Problem: Transcribe all the data below exactly, leaving its pictures out.

(Shape state transition data)
******

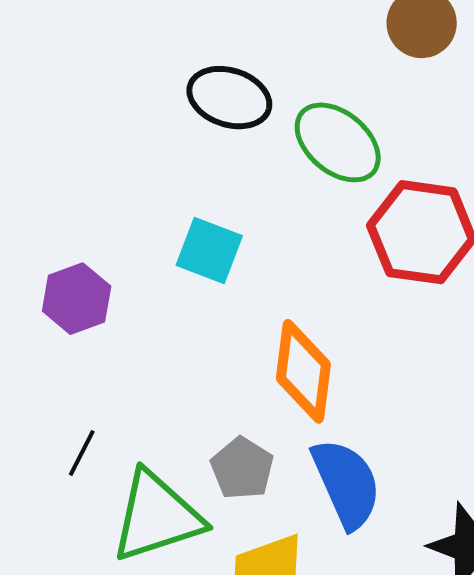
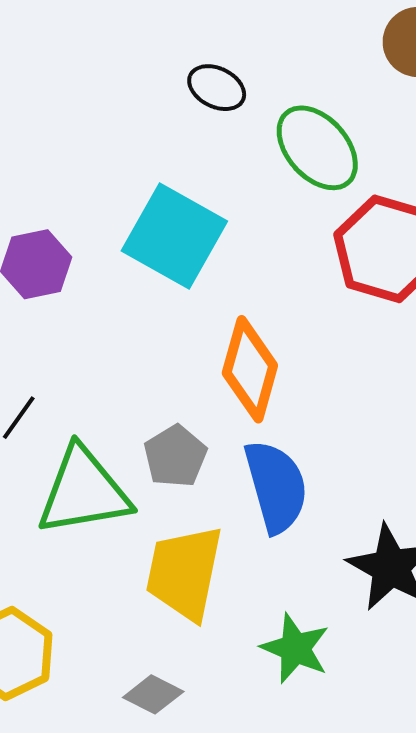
black ellipse: (229, 98) -> (217, 88), size x0.7
cyan square: (209, 251) -> (174, 236), size x1.5

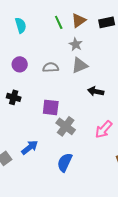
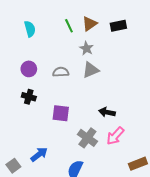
black arrow: (96, 91) -> (107, 112), moved
black cross: (14, 97) -> (29, 97), moved
gray cross: (66, 126) -> (87, 138), moved

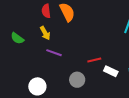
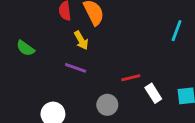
yellow arrow: (45, 33) -> (81, 40), moved
white rectangle: (111, 71) -> (153, 93), turned 32

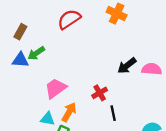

******

Response:
black ellipse: (229, 98) -> (217, 88), size x0.7
cyan square: (209, 251) -> (174, 236), size x1.5

black arrow: (96, 91) -> (107, 112), moved
black cross: (14, 97) -> (29, 97), moved
gray cross: (66, 126) -> (87, 138), moved

yellow arrow: (45, 33) -> (81, 40), moved
white rectangle: (111, 71) -> (153, 93), turned 32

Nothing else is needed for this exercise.